What you will do – What appears from the first line of the data below through the line containing "gray triangle at (299, 222): moved", both included, should be copied exactly, and nothing else.

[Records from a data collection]
──────────────────────────────

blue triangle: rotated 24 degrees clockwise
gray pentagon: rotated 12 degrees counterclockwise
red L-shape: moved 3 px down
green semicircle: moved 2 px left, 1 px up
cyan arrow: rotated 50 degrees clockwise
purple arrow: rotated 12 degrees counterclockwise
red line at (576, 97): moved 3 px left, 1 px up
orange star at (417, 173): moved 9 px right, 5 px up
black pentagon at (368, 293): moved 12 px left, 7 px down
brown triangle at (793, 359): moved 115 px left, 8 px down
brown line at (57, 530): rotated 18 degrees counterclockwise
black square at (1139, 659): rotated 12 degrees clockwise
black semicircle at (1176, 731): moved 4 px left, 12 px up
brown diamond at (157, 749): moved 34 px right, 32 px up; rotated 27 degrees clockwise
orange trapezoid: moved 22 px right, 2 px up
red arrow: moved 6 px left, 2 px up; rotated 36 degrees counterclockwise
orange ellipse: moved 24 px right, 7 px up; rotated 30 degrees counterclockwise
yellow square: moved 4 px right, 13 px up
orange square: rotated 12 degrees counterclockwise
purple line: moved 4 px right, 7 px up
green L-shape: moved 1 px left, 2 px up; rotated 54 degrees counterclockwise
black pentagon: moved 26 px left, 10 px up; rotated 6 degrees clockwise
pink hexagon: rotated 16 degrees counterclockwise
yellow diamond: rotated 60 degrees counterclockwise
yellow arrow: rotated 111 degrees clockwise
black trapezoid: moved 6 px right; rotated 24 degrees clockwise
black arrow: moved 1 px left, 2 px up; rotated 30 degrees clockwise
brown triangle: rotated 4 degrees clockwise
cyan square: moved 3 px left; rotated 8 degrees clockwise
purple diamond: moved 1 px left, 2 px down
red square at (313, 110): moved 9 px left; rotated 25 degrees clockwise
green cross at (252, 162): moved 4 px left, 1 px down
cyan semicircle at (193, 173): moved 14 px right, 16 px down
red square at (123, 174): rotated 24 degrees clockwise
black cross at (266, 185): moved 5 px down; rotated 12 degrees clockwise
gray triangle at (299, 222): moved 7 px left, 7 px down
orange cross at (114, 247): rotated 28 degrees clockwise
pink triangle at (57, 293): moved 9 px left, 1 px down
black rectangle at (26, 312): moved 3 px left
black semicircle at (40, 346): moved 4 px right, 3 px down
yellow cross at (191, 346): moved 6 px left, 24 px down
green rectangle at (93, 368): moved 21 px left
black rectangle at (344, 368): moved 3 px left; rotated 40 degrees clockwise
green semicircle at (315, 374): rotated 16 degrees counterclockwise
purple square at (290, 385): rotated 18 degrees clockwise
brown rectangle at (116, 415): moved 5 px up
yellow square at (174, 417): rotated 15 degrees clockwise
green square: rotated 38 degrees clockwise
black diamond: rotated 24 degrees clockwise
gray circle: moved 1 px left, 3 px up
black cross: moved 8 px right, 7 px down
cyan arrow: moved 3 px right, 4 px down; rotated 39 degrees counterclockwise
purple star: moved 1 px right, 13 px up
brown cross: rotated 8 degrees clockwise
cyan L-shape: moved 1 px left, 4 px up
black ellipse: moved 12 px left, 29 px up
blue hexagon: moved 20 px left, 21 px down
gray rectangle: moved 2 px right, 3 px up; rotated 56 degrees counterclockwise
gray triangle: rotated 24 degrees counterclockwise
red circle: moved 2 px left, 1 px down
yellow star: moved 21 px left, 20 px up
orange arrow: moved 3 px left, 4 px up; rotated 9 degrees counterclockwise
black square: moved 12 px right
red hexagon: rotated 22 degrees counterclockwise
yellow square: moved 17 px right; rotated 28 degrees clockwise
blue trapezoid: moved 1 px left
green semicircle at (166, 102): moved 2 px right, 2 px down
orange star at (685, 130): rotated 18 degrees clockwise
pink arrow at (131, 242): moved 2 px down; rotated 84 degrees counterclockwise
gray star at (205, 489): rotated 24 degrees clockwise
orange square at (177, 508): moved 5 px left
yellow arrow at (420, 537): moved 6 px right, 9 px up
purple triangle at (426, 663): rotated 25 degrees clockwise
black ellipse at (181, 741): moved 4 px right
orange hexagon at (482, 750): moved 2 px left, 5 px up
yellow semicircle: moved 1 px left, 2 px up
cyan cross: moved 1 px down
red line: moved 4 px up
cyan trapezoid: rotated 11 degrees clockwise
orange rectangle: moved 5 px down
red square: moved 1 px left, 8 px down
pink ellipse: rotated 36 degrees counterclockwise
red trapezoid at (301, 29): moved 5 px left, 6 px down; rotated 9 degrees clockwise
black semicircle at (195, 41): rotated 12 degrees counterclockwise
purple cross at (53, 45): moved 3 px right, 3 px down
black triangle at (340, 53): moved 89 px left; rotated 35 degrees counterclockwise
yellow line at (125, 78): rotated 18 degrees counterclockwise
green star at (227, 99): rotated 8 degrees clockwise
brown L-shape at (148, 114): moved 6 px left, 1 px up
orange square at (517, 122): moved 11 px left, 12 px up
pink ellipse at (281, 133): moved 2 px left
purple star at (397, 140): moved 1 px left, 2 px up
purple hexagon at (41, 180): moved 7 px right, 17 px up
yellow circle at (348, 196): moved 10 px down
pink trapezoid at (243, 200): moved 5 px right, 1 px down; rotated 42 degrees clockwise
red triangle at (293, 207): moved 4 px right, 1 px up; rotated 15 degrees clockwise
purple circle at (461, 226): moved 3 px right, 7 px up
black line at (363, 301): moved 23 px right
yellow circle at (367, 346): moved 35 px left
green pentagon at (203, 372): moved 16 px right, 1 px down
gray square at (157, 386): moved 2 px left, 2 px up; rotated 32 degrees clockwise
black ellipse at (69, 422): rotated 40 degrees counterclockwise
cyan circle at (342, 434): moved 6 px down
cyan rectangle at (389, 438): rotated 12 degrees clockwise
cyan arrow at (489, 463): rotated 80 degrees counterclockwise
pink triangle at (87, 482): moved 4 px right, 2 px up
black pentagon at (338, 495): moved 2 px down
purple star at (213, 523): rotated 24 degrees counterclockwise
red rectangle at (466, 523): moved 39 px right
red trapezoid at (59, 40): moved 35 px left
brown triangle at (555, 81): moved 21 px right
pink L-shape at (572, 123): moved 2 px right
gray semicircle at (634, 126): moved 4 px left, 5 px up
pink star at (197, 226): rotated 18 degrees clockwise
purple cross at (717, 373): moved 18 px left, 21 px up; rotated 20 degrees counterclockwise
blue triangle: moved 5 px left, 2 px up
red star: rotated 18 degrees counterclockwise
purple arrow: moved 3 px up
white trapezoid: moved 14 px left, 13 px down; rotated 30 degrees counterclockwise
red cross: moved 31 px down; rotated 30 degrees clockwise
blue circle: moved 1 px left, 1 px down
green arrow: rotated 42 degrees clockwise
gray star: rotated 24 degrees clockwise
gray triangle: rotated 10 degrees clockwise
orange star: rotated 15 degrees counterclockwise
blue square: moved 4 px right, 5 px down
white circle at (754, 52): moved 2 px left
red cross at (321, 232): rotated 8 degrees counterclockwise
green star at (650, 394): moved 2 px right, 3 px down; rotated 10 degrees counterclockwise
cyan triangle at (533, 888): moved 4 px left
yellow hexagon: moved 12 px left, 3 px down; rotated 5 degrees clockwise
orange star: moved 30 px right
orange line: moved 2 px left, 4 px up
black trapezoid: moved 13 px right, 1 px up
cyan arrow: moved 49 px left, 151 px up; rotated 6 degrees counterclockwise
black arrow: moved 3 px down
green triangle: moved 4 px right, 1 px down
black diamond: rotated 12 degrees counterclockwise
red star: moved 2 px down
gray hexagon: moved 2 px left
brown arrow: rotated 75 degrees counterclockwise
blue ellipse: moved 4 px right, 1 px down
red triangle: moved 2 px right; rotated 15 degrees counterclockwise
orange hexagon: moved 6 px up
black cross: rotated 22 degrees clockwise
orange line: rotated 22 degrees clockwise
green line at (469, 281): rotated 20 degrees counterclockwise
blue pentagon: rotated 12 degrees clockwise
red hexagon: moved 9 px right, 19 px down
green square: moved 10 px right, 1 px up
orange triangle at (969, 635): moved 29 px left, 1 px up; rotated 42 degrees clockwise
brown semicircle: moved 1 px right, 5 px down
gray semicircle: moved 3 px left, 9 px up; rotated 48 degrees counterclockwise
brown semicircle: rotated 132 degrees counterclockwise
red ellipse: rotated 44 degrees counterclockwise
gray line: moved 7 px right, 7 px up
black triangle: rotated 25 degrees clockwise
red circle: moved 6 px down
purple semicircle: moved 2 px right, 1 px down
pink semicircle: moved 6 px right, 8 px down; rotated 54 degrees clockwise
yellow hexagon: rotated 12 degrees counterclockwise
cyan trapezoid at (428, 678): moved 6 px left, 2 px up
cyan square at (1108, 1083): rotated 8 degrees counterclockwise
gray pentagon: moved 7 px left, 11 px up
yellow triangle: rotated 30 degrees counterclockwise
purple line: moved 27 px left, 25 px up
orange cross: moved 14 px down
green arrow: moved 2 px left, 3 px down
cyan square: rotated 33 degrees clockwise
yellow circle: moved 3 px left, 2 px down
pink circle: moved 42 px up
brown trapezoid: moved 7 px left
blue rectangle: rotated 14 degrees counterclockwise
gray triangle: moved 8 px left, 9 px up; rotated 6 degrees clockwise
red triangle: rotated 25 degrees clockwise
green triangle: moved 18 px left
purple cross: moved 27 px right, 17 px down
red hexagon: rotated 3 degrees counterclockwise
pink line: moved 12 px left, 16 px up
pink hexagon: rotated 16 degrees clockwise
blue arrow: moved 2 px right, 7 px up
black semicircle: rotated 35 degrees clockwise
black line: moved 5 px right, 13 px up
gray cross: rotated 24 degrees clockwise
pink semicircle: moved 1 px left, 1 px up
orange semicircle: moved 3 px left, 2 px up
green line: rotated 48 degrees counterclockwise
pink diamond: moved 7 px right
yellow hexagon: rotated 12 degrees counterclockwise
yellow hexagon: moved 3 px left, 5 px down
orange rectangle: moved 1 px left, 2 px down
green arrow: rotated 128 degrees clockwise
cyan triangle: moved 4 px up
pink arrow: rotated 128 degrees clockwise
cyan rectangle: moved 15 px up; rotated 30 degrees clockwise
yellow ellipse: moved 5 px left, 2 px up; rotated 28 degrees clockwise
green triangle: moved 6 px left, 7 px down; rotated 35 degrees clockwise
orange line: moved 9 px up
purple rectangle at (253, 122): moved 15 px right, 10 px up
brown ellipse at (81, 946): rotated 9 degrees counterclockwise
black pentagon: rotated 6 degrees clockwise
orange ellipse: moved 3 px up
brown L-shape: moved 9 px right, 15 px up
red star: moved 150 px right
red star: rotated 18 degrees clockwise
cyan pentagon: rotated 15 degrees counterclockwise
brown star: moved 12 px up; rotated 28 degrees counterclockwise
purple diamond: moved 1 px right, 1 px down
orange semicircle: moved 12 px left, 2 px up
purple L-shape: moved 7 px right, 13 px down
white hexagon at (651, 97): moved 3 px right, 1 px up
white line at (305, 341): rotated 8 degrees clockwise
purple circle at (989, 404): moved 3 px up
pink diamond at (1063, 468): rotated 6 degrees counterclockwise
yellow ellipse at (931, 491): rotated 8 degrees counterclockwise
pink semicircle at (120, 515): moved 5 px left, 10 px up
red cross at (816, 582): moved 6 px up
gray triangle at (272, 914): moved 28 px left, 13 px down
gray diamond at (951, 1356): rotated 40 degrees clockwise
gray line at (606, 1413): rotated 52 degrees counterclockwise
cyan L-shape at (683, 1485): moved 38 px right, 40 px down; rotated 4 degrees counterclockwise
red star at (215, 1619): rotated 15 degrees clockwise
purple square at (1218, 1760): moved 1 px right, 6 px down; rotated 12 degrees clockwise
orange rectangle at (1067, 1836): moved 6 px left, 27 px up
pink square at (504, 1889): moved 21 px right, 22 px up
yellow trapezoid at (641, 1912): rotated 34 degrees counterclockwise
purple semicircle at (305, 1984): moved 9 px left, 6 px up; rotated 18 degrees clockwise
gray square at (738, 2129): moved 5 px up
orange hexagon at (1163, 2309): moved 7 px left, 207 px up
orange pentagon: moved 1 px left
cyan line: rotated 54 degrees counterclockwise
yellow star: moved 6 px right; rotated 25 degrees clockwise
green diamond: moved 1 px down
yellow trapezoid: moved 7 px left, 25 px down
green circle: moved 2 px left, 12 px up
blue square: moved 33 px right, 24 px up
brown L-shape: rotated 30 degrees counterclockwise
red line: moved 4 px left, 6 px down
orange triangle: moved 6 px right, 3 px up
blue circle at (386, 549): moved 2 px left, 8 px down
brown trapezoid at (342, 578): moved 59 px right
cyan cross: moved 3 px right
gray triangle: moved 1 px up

──────────────────────────────

Exercise response –
blue triangle: rotated 24 degrees clockwise
gray pentagon: rotated 12 degrees counterclockwise
red L-shape: moved 3 px down
green semicircle: moved 2 px left, 1 px up
cyan arrow: rotated 50 degrees clockwise
purple arrow: rotated 12 degrees counterclockwise
red line at (576, 97): moved 3 px left, 1 px up
orange star at (417, 173): moved 9 px right, 5 px up
black pentagon at (368, 293): moved 12 px left, 7 px down
brown triangle at (793, 359): moved 115 px left, 8 px down
brown line at (57, 530): rotated 18 degrees counterclockwise
black square at (1139, 659): rotated 12 degrees clockwise
black semicircle at (1176, 731): moved 4 px left, 12 px up
brown diamond at (157, 749): moved 34 px right, 32 px up; rotated 27 degrees clockwise
orange trapezoid: moved 22 px right, 2 px up
red arrow: moved 6 px left, 2 px up; rotated 36 degrees counterclockwise
orange ellipse: moved 24 px right, 7 px up; rotated 30 degrees counterclockwise
yellow square: moved 4 px right, 13 px up
orange square: rotated 12 degrees counterclockwise
purple line: moved 4 px right, 7 px up
green L-shape: moved 1 px left, 2 px up; rotated 54 degrees counterclockwise
black pentagon: moved 26 px left, 10 px up; rotated 6 degrees clockwise
pink hexagon: rotated 16 degrees counterclockwise
yellow diamond: rotated 60 degrees counterclockwise
yellow arrow: rotated 111 degrees clockwise
black trapezoid: moved 6 px right; rotated 24 degrees clockwise
black arrow: moved 1 px left, 2 px up; rotated 30 degrees clockwise
brown triangle: rotated 4 degrees clockwise
cyan square: moved 3 px left; rotated 8 degrees clockwise
purple diamond: moved 1 px left, 2 px down
red square at (313, 110): moved 9 px left; rotated 25 degrees clockwise
green cross at (252, 162): moved 4 px left, 1 px down
cyan semicircle at (193, 173): moved 14 px right, 16 px down
red square at (123, 174): rotated 24 degrees clockwise
black cross at (266, 185): moved 5 px down; rotated 12 degrees clockwise
gray triangle at (299, 222): moved 7 px left, 7 px down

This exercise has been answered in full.